> WHAT TO DO
Find every line in the entries below that contains the word "bottle", matching case exactly, and copy each of those lines.

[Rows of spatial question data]
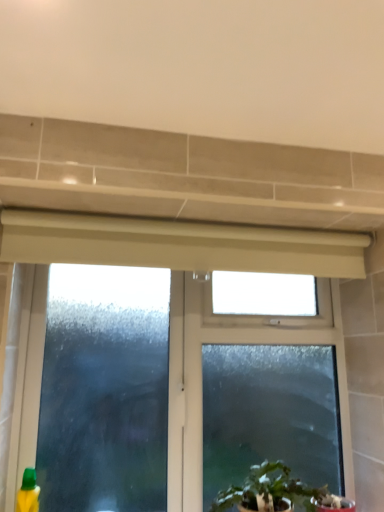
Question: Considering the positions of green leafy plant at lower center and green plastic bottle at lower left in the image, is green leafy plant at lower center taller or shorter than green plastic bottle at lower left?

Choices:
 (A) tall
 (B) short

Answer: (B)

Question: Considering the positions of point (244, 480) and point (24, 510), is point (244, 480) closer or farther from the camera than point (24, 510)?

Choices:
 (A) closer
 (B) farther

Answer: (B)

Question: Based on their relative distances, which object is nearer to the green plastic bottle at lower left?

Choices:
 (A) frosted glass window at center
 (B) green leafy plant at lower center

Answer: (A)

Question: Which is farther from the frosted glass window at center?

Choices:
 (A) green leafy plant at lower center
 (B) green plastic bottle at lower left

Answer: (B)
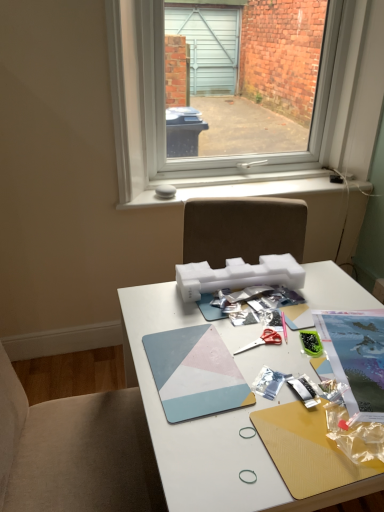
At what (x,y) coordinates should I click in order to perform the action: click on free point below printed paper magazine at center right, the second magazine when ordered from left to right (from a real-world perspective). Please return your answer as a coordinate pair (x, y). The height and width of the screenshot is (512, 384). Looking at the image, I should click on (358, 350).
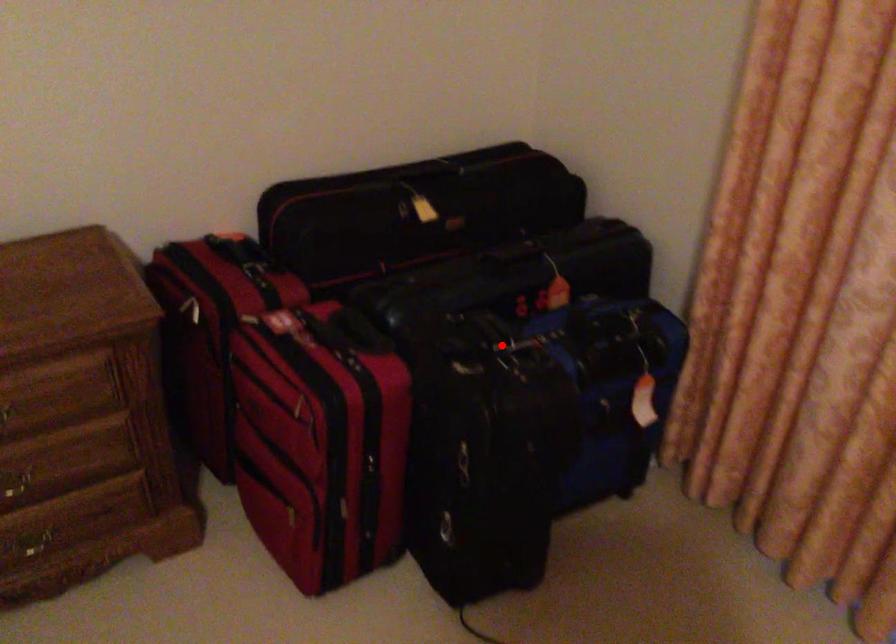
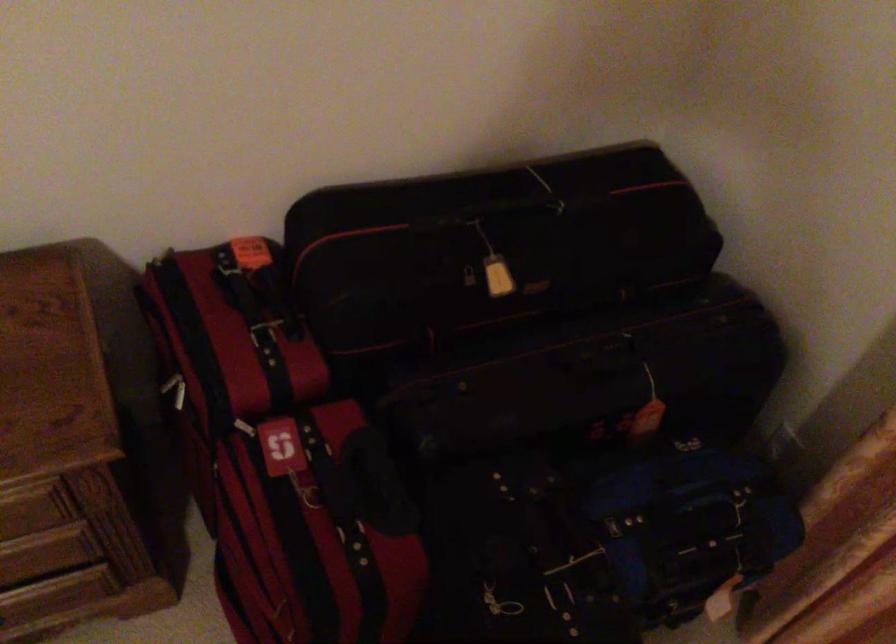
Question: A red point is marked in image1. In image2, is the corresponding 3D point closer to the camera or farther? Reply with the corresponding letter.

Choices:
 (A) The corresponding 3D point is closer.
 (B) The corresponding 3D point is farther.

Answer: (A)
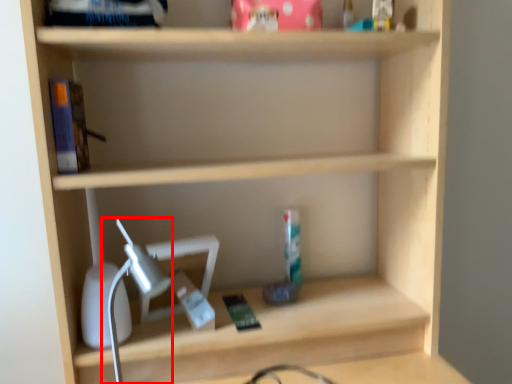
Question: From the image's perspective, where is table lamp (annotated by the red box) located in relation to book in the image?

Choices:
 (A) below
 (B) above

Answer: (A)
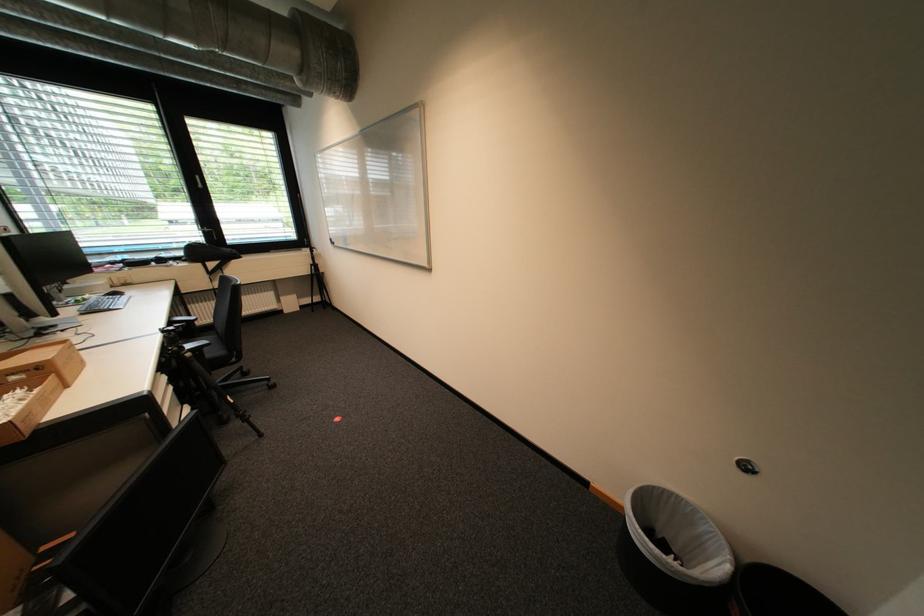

---

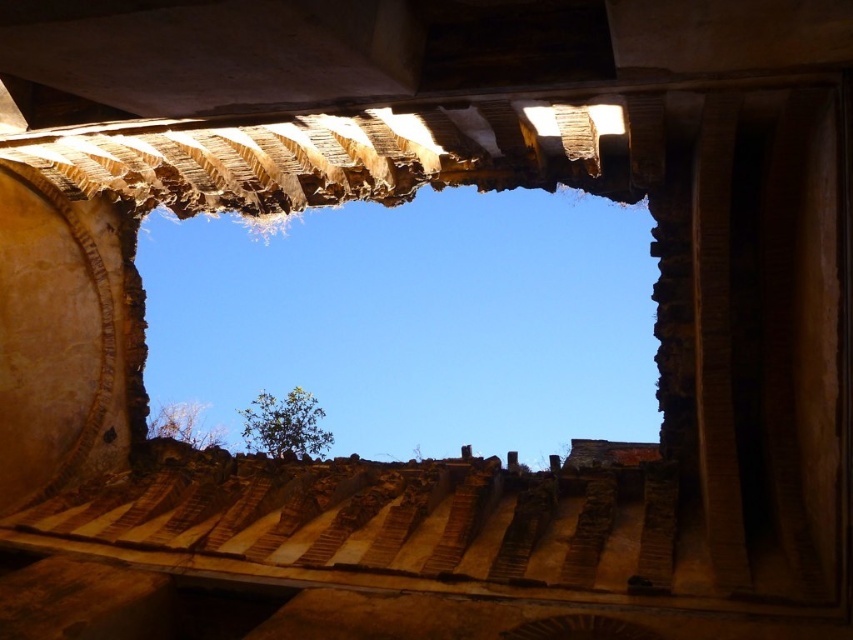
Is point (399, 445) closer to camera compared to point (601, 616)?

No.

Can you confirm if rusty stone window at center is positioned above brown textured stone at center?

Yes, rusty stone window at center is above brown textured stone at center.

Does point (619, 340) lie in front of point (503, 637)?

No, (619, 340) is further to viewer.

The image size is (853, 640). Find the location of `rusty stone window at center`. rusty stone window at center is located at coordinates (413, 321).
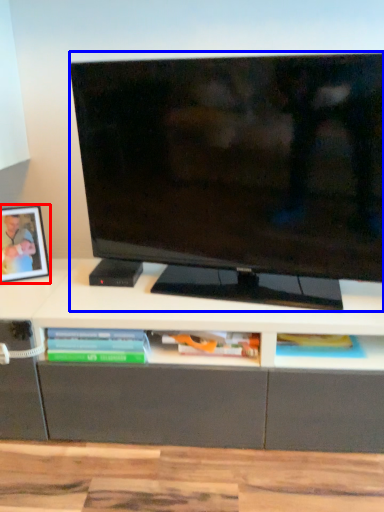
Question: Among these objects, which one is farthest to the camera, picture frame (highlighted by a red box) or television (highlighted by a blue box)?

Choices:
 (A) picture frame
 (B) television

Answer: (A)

* * *

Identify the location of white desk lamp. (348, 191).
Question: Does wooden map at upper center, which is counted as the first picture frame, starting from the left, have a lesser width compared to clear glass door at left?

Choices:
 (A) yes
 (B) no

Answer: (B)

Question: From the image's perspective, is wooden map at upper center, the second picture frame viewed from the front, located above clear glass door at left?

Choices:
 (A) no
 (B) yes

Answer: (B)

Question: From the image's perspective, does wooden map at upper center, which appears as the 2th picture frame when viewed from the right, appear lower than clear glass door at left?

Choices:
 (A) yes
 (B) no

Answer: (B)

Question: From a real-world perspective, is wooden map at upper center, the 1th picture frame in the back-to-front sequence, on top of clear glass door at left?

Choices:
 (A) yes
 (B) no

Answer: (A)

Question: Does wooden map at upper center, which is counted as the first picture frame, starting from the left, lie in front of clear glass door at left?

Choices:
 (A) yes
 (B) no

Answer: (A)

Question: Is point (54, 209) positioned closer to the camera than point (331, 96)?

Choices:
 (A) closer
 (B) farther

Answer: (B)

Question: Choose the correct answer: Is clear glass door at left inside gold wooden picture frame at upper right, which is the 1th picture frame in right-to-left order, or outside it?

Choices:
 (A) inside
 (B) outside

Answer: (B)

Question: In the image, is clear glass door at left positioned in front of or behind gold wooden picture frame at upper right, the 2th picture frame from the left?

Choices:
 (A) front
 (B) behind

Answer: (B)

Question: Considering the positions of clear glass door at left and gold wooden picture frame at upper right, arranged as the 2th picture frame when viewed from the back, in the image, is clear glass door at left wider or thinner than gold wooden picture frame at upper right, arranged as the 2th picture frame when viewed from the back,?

> WRITTEN SOLUTION
Question: Considering the positions of green leafy plant at lower center and green plastic bottle at lower left in the image, is green leafy plant at lower center taller or shorter than green plastic bottle at lower left?
Question: Based on their relative distances, which object is nearer to the green plastic bottle at lower left?
 (B) green plastic bottle at lower left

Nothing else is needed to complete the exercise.